Activity:
From the entries that follow, extract each line holding the string "yellow".

Input for this task:
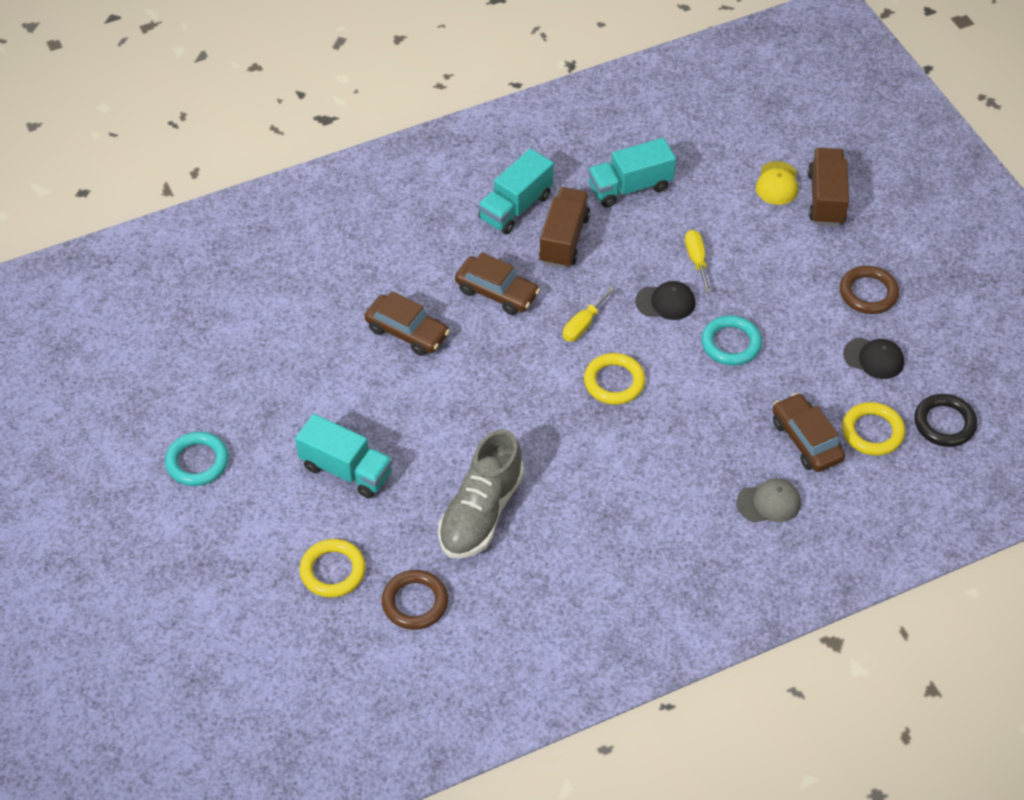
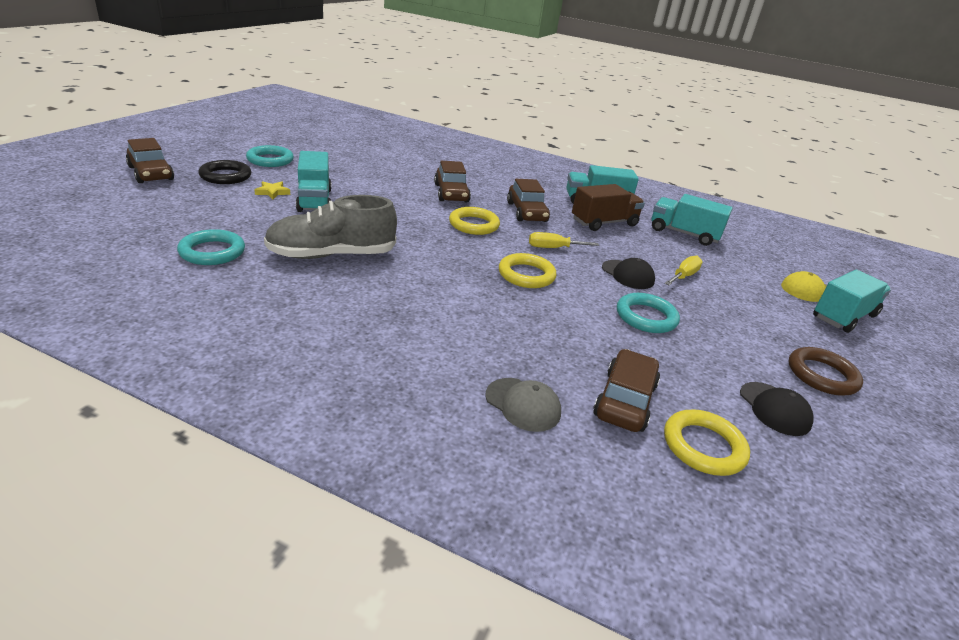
camera: 45 degrees right, 20 degrees down
(172, 594) = (151, 173): none -> brown car
(300, 499) = (272, 192): none -> yellow star
(333, 571) = (217, 215): yellow ring -> yellow ring (474, 225)
(415, 602) = (212, 252): brown ring -> turquoise ring
(826, 198) = (843, 316): brown truck -> turquoise truck
(944, 423) = (804, 506): black ring -> black ring (225, 176)

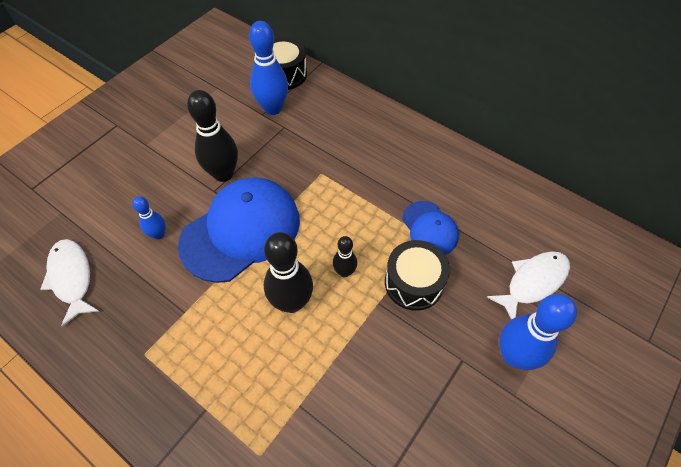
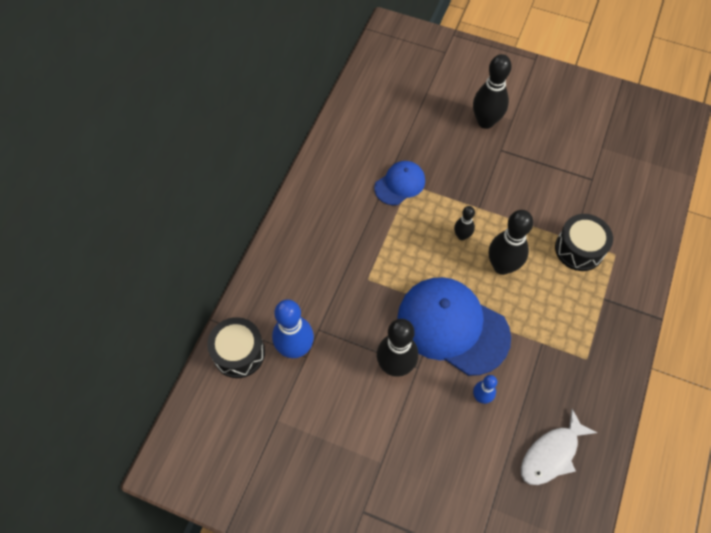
camera: 105 degrees left, 5 degrees up
(413, 283) = (453, 187): black drum -> black drum (579, 249)
(513, 355) = (485, 122): blue bowling pin -> black bowling pin
(533, 282) = (424, 114): white fish -> none

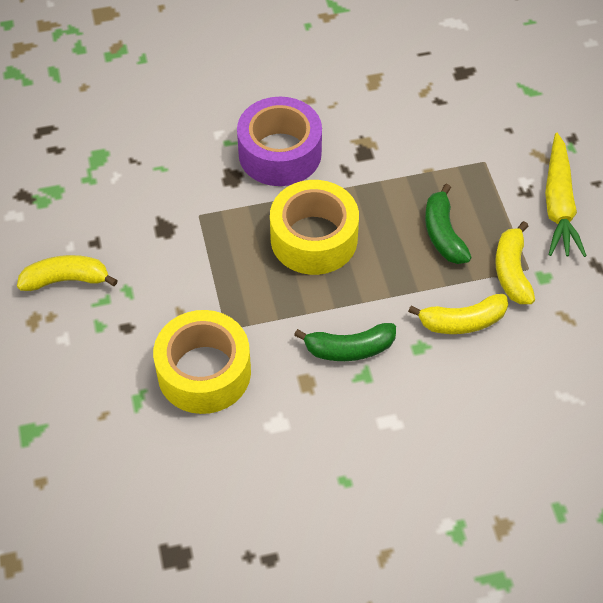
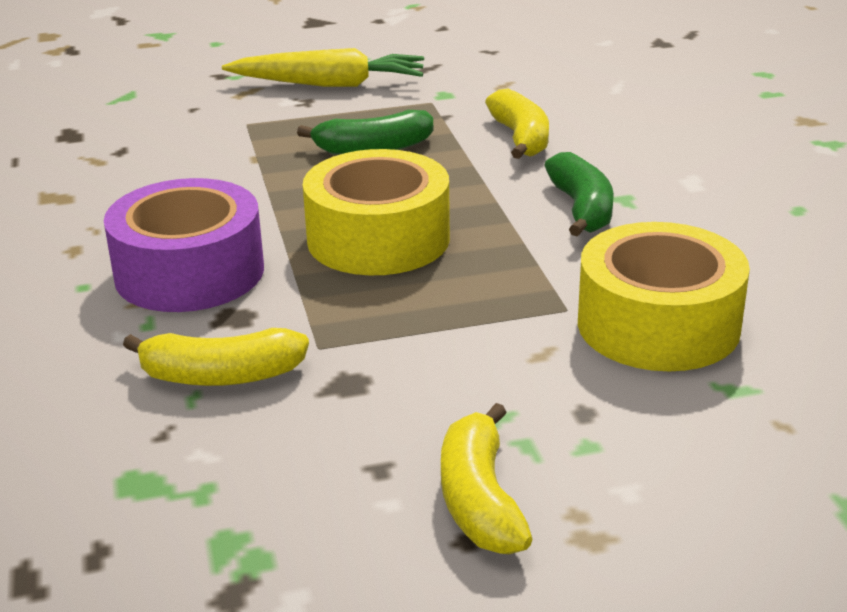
camera: 90 degrees left, 25 degrees down
(512, 271) = (437, 110): yellow banana -> yellow banana (221, 376)

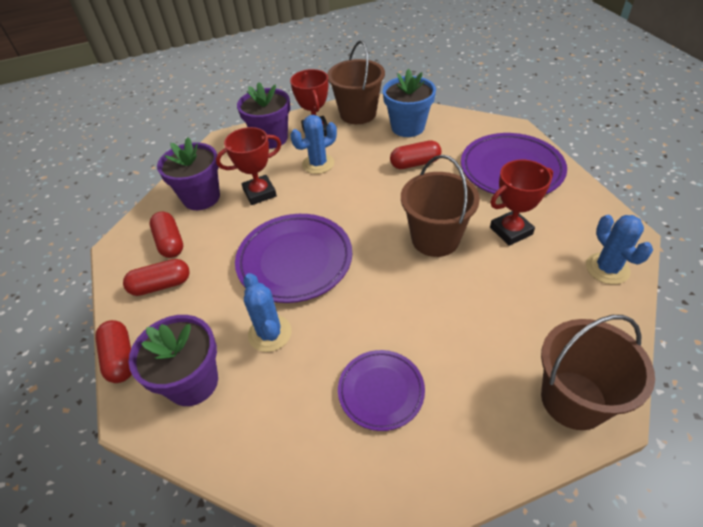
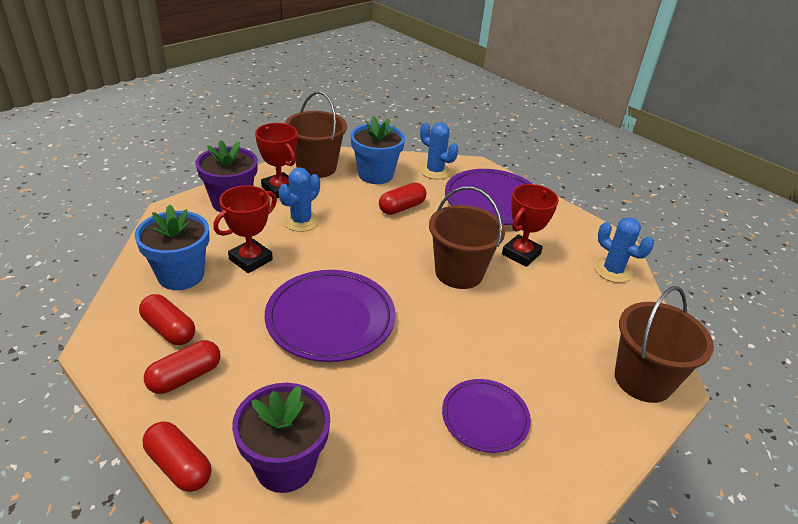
camera: 30 degrees left, 10 degrees down
(201, 197) = (181, 275): purple flower pot -> blue flower pot
(270, 333) = (344, 395): blue cactus -> blue cactus (435, 171)

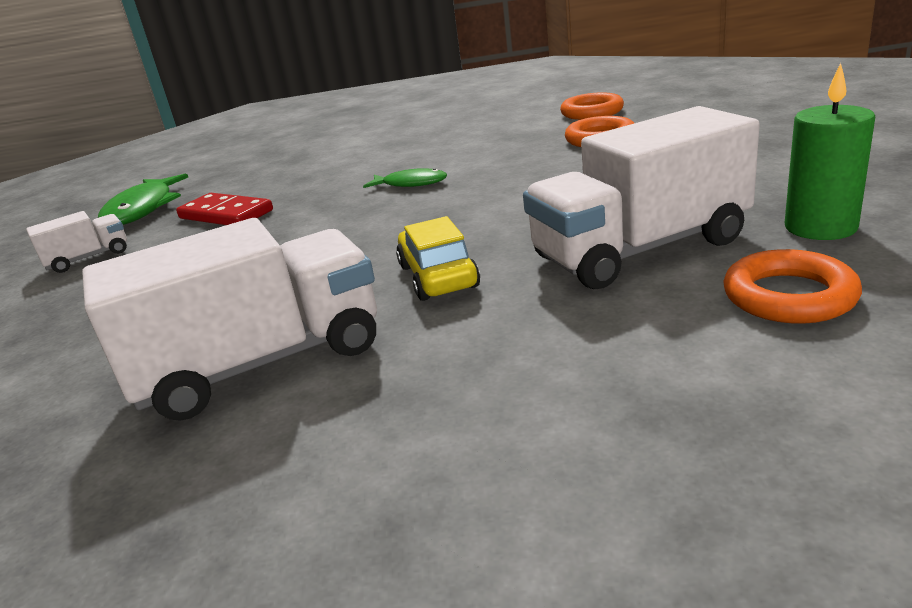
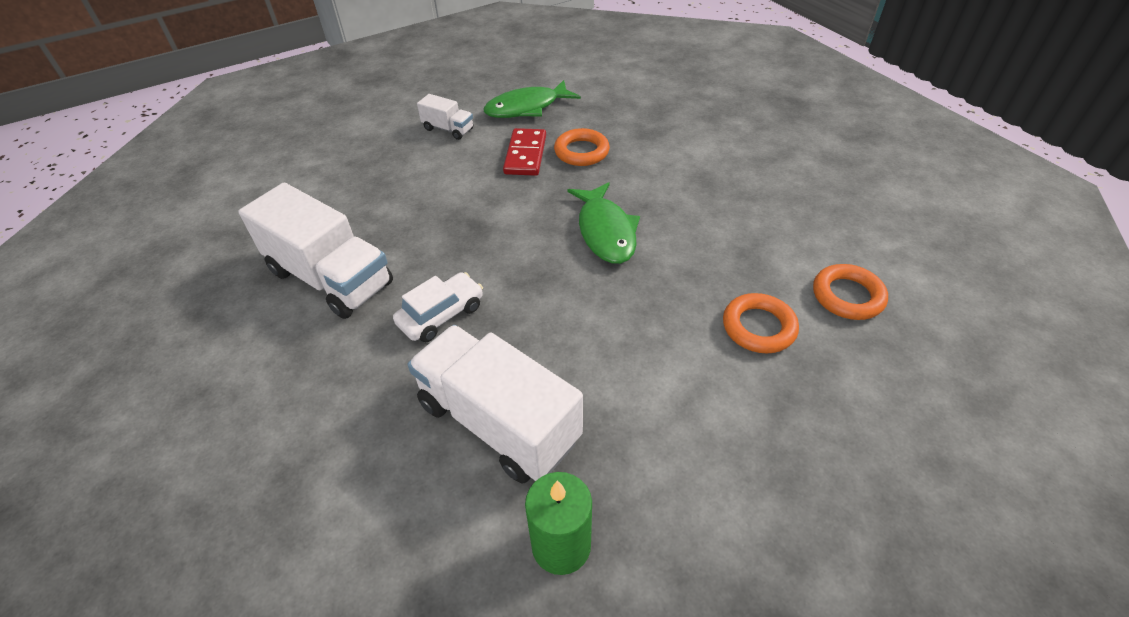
camera: 60 degrees right, 20 degrees up
(411, 184) = (605, 231): green fish -> green fish, size x1.71
(438, 276) = (441, 315): yellow car -> white car
(789, 296) = (431, 532): orange ring -> orange ring (581, 152)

Reply:
(300, 499) = (272, 192): none -> yellow star
(333, 571) = (217, 215): yellow ring -> yellow ring (474, 225)
(512, 271) = (437, 110): yellow banana -> yellow banana (221, 376)
(438, 276) = (441, 315): yellow car -> white car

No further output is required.